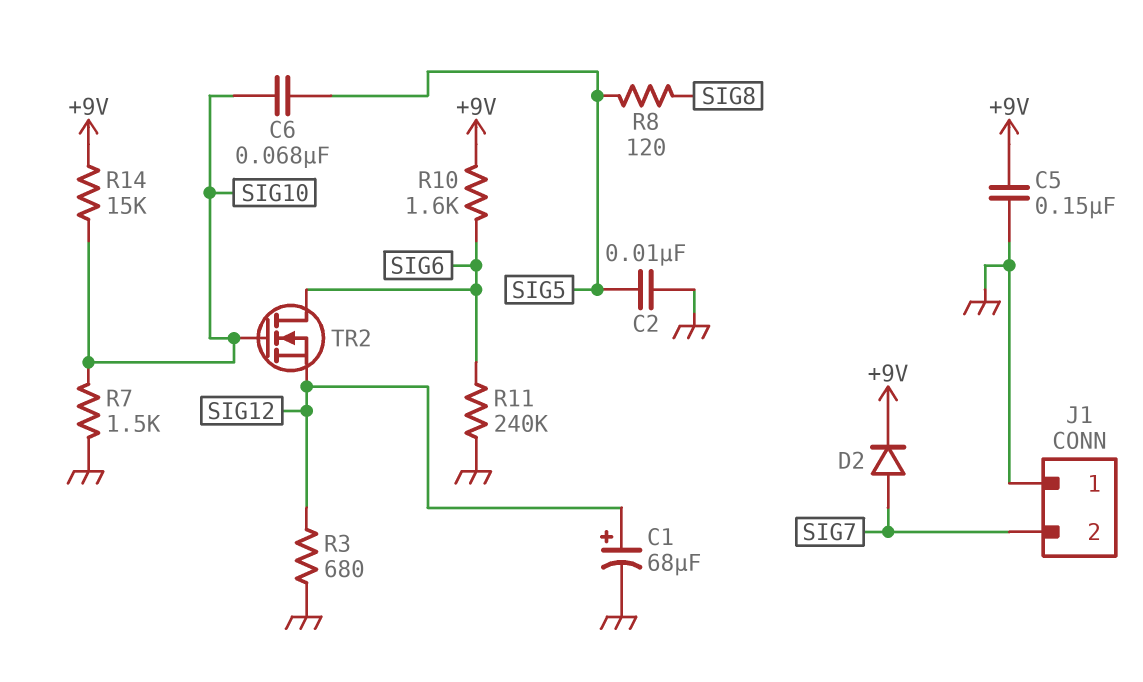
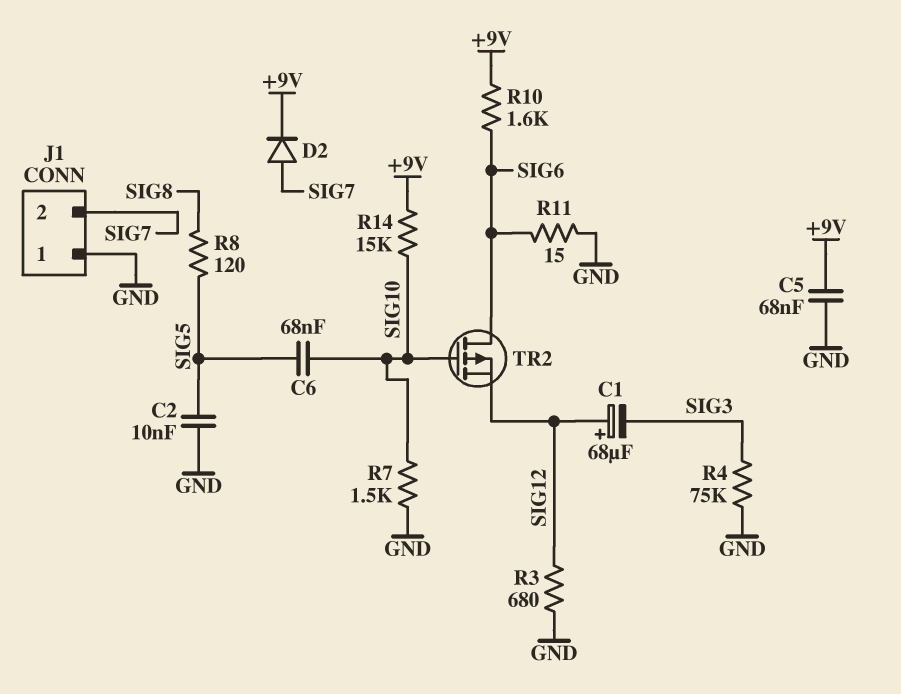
C1: 68uF (plus SIG12, minus GND) -> 68uF (plus SIG12, minus SIG3)
C5: 150nF (+9V, GND) -> 68nF (+9V, GND)
R4: none -> 75k (GND, SIG3)
R11: 240k (GND, SIG6) -> 15 (GND, SIG6)
TR2: NMOS (G SIG10, D SIG6, S SIG12) -> PMOS (G SIG10, D SIG6, S SIG12)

----------------

EXERCISE PROMPT:
Restate word for word the lines running from the line that holds "C5: 150nF (+9V, GND) -> 68nF (+9V, GND)" to the final line of the entries.

ANSWER BOX:
C5: 150nF (+9V, GND) -> 68nF (+9V, GND)
R4: none -> 75k (GND, SIG3)
R11: 240k (GND, SIG6) -> 15 (GND, SIG6)
TR2: NMOS (G SIG10, D SIG6, S SIG12) -> PMOS (G SIG10, D SIG6, S SIG12)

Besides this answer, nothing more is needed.